── DATA ──
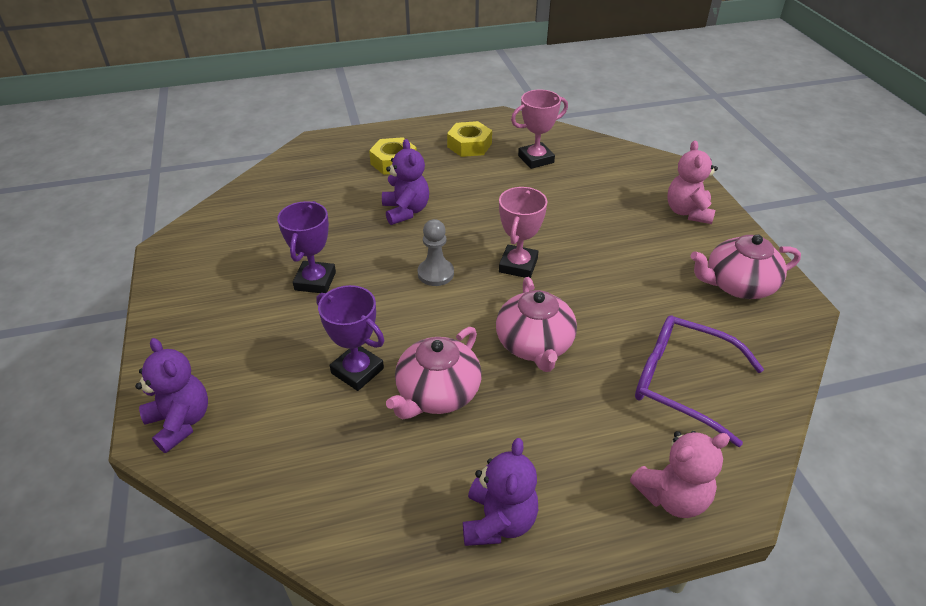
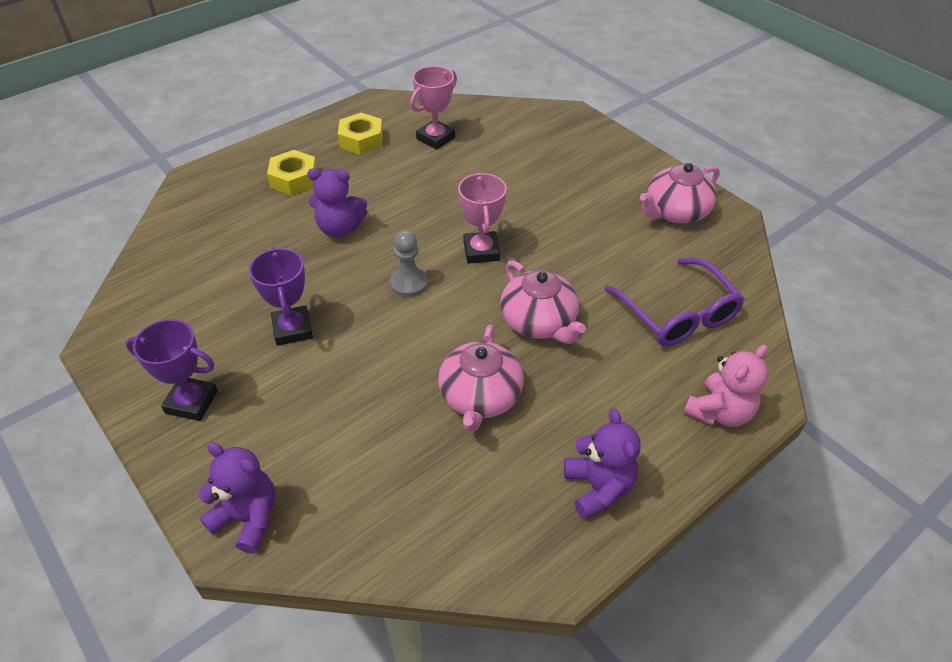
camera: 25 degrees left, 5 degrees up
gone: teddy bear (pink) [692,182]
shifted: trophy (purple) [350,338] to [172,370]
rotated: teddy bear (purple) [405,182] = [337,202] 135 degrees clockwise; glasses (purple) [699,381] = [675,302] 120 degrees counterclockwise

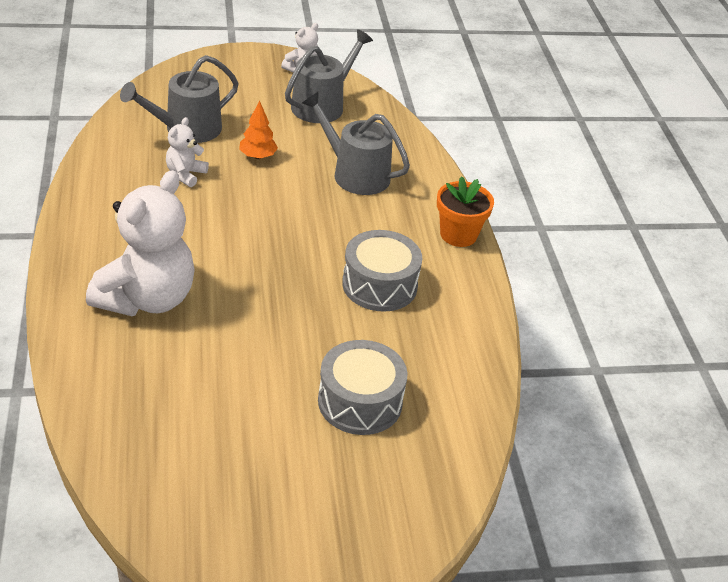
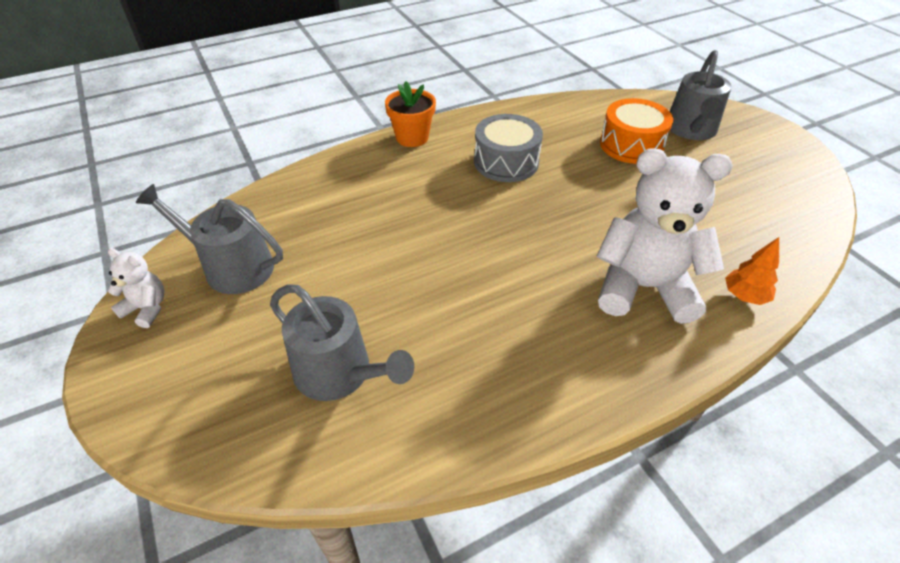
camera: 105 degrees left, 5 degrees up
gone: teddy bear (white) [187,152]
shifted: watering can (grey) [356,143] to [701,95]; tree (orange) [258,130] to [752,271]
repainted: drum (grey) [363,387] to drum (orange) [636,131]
───
> _EXERCISE DESCRIPTION_:
Set the records down again exactly, and omit any picture in them.

> _SOLUTION_:
camera: 25 degrees left, 5 degrees up
gone: teddy bear (pink) [692,182]
shifted: trophy (purple) [350,338] to [172,370]
rotated: teddy bear (purple) [405,182] = [337,202] 135 degrees clockwise; glasses (purple) [699,381] = [675,302] 120 degrees counterclockwise

camera: 105 degrees left, 5 degrees up
gone: teddy bear (white) [187,152]
shifted: watering can (grey) [356,143] to [701,95]; tree (orange) [258,130] to [752,271]
repainted: drum (grey) [363,387] to drum (orange) [636,131]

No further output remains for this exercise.